***** Material to process *****
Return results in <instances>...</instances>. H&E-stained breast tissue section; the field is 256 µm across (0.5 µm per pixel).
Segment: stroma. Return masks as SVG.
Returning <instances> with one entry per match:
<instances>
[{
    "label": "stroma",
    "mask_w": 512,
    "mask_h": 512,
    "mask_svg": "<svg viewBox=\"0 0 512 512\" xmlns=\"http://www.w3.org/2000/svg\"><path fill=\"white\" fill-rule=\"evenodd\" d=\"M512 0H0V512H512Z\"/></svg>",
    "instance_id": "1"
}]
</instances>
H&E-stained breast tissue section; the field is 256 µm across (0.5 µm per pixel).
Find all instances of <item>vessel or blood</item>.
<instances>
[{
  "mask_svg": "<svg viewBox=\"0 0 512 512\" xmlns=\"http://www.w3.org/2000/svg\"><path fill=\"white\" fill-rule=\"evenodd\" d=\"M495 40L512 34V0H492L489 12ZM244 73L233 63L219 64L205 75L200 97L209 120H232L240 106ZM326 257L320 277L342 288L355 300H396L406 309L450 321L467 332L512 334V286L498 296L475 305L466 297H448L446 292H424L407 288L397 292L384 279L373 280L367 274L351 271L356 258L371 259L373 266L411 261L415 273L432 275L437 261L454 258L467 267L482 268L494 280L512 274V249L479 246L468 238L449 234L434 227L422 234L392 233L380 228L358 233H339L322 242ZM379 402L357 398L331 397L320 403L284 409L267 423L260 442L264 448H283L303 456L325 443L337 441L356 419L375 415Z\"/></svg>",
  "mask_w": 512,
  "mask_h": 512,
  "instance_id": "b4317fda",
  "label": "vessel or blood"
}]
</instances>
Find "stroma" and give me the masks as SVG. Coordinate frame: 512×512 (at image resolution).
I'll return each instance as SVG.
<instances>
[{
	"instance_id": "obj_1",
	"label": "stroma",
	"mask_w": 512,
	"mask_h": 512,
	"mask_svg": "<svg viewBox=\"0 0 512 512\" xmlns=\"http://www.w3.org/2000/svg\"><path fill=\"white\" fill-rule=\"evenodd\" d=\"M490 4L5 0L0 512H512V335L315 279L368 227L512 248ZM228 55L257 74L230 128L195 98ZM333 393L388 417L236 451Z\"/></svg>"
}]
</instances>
*****
- Exercise goal: Find and copy each line above that includes the string "stained".

- Output:
Return results in <instances>...</instances>. H&E-stained breast tissue section; the field is 256 µm across (0.5 µm per pixel).
H&E-stained breast tissue section; the field is 256 µm across (0.5 µm per pixel).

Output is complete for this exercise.